*PROVIDED ENTRIES:*
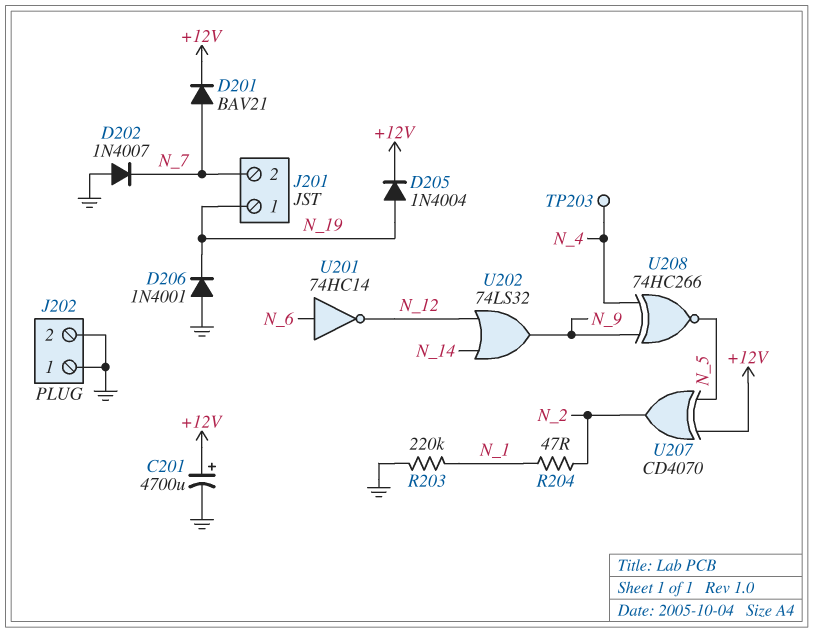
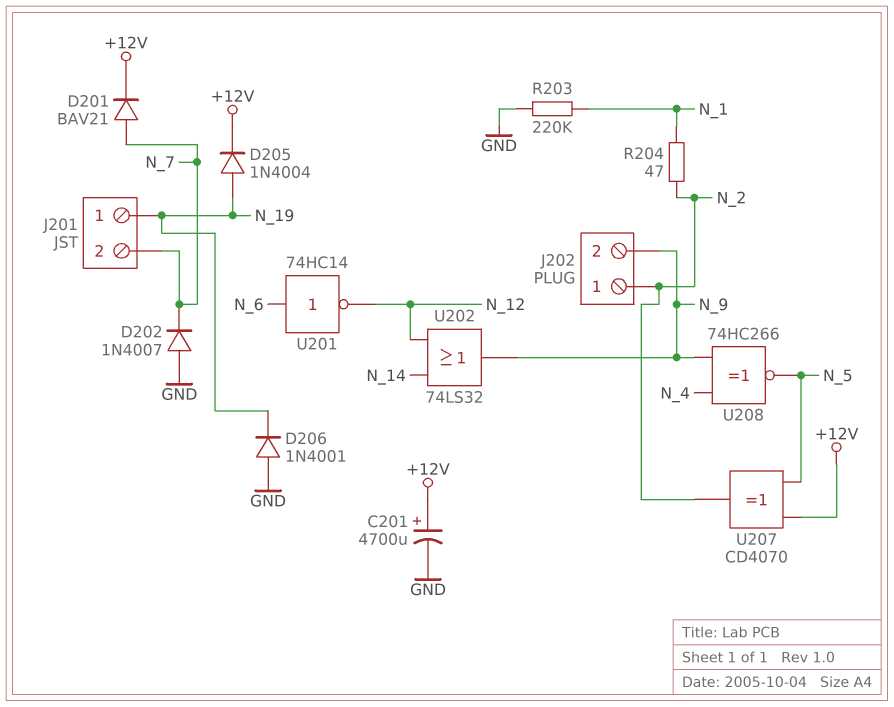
J202 pin 1: GND -> N_2
J202 pin 2: GND -> N_9
TP203: test point (N_4) -> none

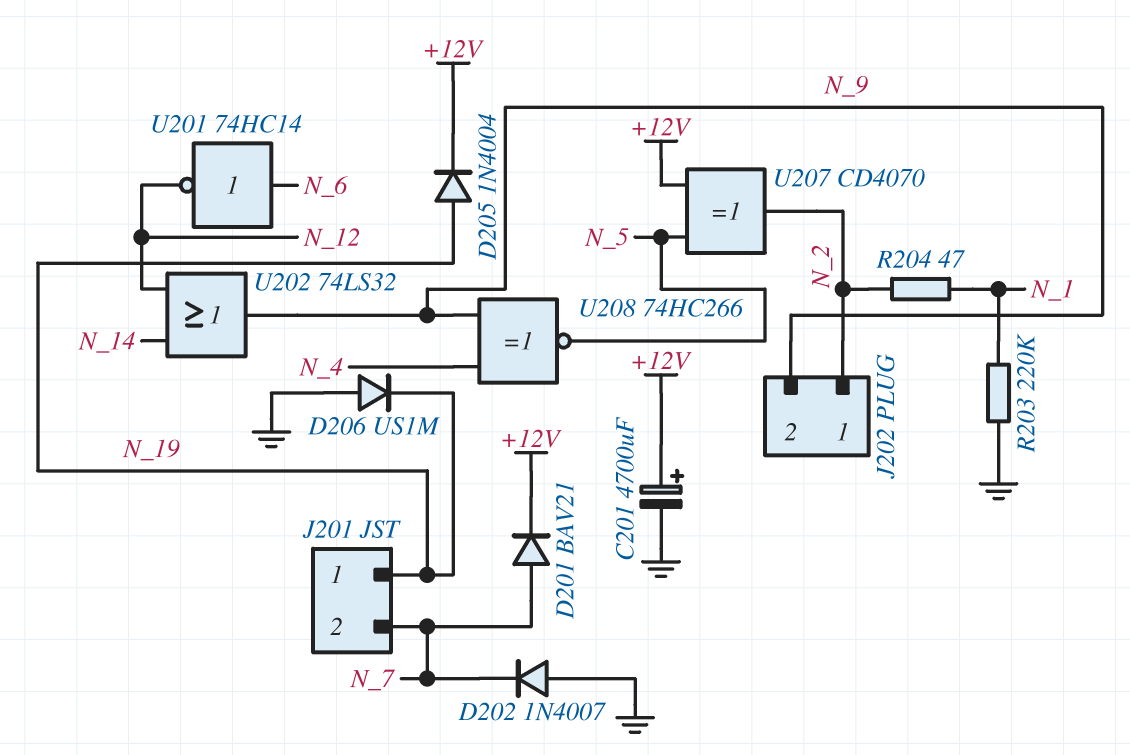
D206: diode 1N4001 (A GND, K N_19) -> diode US1M (A GND, K N_19)

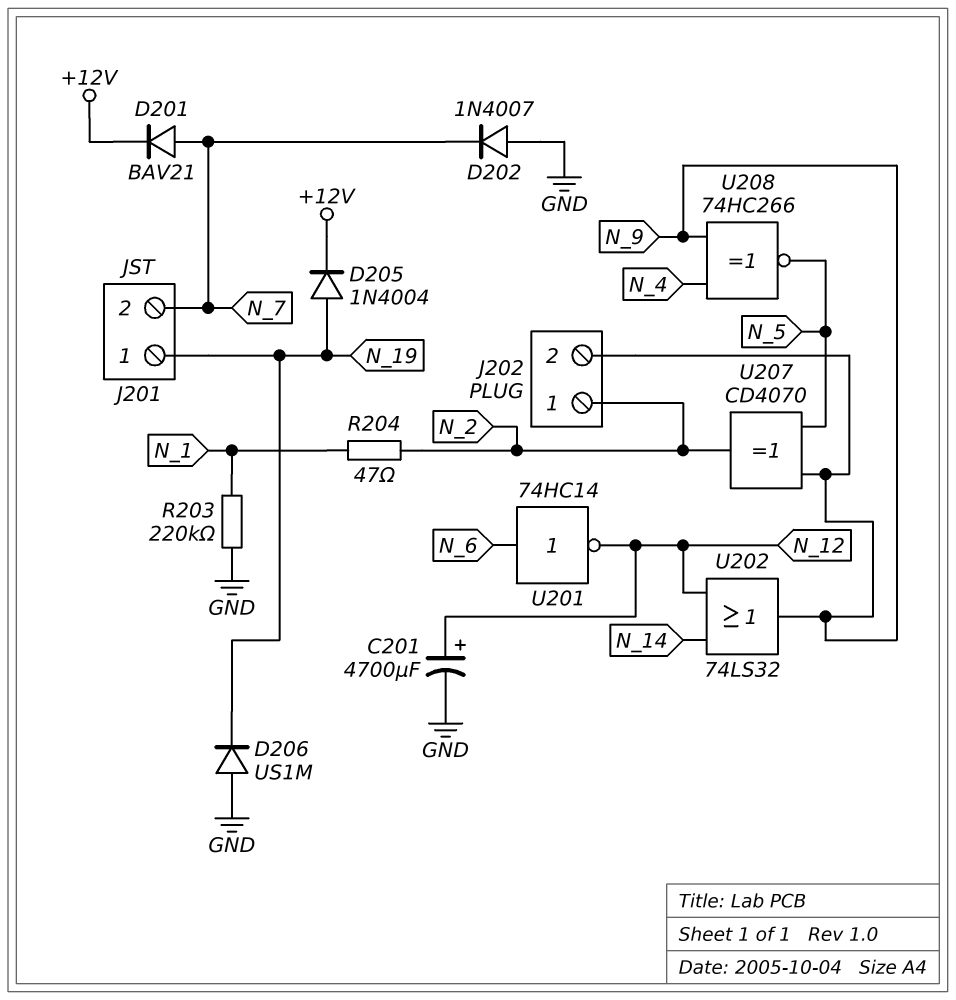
C201: 4700uF (plus +12V, minus GND) -> 4700uF (plus N_12, minus GND)
U207: XOR CD4070 (in +12V, in N_5, out N_2) -> XOR CD4070 (in N_5, in N_9, out N_2)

*WHAT YOU NEED TO DO:* The expected answer is the full listing above, transcribed exactly and without pictures.

*EXERCISE ANSWER:*
J202 pin 1: GND -> N_2
J202 pin 2: GND -> N_9
TP203: test point (N_4) -> none

D206: diode 1N4001 (A GND, K N_19) -> diode US1M (A GND, K N_19)

C201: 4700uF (plus +12V, minus GND) -> 4700uF (plus N_12, minus GND)
U207: XOR CD4070 (in +12V, in N_5, out N_2) -> XOR CD4070 (in N_5, in N_9, out N_2)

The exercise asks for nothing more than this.